ACTIVITY: Please repeat the lines below, exactly and only, from the one that holds "brown brick B6:B7" through the one that holds "lime brick E4:F5".

INFORMATION GIVEN:
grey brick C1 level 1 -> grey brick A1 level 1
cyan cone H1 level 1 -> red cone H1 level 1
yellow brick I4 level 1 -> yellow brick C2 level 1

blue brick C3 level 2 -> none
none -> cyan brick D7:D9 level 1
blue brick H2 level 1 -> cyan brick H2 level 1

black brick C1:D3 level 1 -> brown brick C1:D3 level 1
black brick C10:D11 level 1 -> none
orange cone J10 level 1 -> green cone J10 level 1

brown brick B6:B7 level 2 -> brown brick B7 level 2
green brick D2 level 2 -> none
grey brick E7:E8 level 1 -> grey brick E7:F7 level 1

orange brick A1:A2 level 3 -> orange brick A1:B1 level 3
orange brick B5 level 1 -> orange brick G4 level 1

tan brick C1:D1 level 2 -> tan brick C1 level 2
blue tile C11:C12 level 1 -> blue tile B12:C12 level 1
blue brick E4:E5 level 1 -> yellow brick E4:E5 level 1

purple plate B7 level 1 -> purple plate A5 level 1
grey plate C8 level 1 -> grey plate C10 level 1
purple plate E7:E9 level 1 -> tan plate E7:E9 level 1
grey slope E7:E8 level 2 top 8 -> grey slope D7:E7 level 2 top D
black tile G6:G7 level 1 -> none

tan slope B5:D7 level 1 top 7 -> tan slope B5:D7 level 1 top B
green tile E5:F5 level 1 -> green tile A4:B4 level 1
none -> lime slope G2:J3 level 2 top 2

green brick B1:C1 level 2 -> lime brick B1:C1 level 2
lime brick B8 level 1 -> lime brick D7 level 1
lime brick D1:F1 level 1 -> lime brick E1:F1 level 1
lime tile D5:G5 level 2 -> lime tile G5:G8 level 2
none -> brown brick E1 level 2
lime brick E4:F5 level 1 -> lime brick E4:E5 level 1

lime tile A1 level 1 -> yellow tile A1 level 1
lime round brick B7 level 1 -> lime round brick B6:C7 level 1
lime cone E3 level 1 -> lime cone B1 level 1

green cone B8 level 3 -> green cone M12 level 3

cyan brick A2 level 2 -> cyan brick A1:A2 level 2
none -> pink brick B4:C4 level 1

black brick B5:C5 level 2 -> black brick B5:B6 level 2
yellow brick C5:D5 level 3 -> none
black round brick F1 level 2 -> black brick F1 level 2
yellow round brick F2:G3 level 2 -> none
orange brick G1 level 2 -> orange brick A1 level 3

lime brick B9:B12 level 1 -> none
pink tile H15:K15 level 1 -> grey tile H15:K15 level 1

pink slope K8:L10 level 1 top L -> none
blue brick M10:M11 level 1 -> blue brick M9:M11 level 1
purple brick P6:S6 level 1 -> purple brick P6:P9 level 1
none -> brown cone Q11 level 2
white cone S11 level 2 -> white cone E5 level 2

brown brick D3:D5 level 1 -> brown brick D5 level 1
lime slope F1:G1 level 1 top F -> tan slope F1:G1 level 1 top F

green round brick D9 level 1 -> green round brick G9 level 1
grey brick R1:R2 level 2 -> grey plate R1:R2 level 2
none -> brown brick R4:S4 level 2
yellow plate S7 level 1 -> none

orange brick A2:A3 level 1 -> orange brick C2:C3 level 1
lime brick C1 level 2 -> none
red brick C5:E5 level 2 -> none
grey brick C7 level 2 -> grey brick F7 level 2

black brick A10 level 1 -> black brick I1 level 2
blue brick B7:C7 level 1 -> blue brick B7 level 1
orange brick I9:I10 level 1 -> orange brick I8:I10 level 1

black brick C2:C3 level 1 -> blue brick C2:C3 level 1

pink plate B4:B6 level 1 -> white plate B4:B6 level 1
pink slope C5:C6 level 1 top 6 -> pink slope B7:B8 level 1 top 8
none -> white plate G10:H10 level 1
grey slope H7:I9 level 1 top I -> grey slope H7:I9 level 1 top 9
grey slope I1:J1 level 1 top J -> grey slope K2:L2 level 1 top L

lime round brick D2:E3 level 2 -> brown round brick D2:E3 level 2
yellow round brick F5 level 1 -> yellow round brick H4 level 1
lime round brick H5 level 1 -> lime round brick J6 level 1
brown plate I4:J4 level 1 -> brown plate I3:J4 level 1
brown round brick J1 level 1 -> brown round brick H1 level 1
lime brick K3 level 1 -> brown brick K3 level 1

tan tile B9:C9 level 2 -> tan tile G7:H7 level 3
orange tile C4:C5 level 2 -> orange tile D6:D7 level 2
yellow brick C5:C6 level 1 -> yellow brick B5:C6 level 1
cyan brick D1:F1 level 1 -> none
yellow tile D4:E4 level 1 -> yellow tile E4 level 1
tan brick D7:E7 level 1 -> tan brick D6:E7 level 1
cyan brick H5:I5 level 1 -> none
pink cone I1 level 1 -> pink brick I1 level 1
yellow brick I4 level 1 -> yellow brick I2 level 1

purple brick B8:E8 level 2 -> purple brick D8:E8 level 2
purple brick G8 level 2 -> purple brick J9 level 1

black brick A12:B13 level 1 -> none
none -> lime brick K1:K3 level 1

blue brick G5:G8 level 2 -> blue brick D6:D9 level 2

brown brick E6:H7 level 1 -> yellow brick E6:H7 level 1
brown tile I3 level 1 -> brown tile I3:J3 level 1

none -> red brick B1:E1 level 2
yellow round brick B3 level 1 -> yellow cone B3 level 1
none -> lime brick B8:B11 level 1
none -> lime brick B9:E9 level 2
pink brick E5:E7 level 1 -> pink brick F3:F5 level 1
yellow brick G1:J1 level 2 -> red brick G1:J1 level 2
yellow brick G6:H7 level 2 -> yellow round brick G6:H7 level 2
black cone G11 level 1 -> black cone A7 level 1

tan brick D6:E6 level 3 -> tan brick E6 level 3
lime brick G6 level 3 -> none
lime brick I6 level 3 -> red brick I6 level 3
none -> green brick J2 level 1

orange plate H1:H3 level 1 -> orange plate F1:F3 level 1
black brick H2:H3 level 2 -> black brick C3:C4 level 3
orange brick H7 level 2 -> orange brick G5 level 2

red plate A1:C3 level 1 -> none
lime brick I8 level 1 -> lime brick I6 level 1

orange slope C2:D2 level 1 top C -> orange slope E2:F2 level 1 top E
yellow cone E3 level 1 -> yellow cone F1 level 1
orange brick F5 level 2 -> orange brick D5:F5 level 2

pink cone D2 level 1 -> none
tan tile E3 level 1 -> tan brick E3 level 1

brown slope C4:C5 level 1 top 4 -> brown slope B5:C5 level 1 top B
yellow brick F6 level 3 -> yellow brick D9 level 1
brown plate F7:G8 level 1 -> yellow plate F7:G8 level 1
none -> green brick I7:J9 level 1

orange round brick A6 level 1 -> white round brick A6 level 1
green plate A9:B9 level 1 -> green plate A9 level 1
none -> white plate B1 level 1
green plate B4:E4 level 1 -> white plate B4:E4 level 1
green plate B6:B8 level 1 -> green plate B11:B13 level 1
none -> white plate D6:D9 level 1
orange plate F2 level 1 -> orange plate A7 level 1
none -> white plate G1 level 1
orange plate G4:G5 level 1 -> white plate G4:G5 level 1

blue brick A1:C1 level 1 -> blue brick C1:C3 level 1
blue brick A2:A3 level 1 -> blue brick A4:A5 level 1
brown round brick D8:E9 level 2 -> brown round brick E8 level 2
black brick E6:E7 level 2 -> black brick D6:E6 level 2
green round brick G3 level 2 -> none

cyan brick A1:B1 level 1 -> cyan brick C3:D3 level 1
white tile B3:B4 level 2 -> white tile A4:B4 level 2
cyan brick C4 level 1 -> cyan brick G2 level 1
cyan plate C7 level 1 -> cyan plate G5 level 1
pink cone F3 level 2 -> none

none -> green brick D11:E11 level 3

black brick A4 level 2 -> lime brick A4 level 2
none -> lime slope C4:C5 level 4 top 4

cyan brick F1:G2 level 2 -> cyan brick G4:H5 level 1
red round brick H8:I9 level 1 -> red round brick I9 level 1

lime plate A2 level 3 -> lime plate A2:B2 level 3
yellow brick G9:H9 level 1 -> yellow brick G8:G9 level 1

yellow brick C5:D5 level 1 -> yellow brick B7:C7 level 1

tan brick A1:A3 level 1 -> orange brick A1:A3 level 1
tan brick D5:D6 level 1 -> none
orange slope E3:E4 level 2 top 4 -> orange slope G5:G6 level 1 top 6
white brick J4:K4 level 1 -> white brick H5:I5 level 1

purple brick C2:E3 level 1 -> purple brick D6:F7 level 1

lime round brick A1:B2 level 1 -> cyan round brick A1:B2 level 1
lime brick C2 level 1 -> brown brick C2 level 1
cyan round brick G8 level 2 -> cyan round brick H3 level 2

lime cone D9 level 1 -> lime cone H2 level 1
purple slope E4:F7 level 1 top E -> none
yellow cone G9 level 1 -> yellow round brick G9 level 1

REPLY:
brown brick B6:B7 level 2 -> brown brick B7 level 2
green brick D2 level 2 -> none
grey brick E7:E8 level 1 -> grey brick E7:F7 level 1

orange brick A1:A2 level 3 -> orange brick A1:B1 level 3
orange brick B5 level 1 -> orange brick G4 level 1

tan brick C1:D1 level 2 -> tan brick C1 level 2
blue tile C11:C12 level 1 -> blue tile B12:C12 level 1
blue brick E4:E5 level 1 -> yellow brick E4:E5 level 1

purple plate B7 level 1 -> purple plate A5 level 1
grey plate C8 level 1 -> grey plate C10 level 1
purple plate E7:E9 level 1 -> tan plate E7:E9 level 1
grey slope E7:E8 level 2 top 8 -> grey slope D7:E7 level 2 top D
black tile G6:G7 level 1 -> none

tan slope B5:D7 level 1 top 7 -> tan slope B5:D7 level 1 top B
green tile E5:F5 level 1 -> green tile A4:B4 level 1
none -> lime slope G2:J3 level 2 top 2

green brick B1:C1 level 2 -> lime brick B1:C1 level 2
lime brick B8 level 1 -> lime brick D7 level 1
lime brick D1:F1 level 1 -> lime brick E1:F1 level 1
lime tile D5:G5 level 2 -> lime tile G5:G8 level 2
none -> brown brick E1 level 2
lime brick E4:F5 level 1 -> lime brick E4:E5 level 1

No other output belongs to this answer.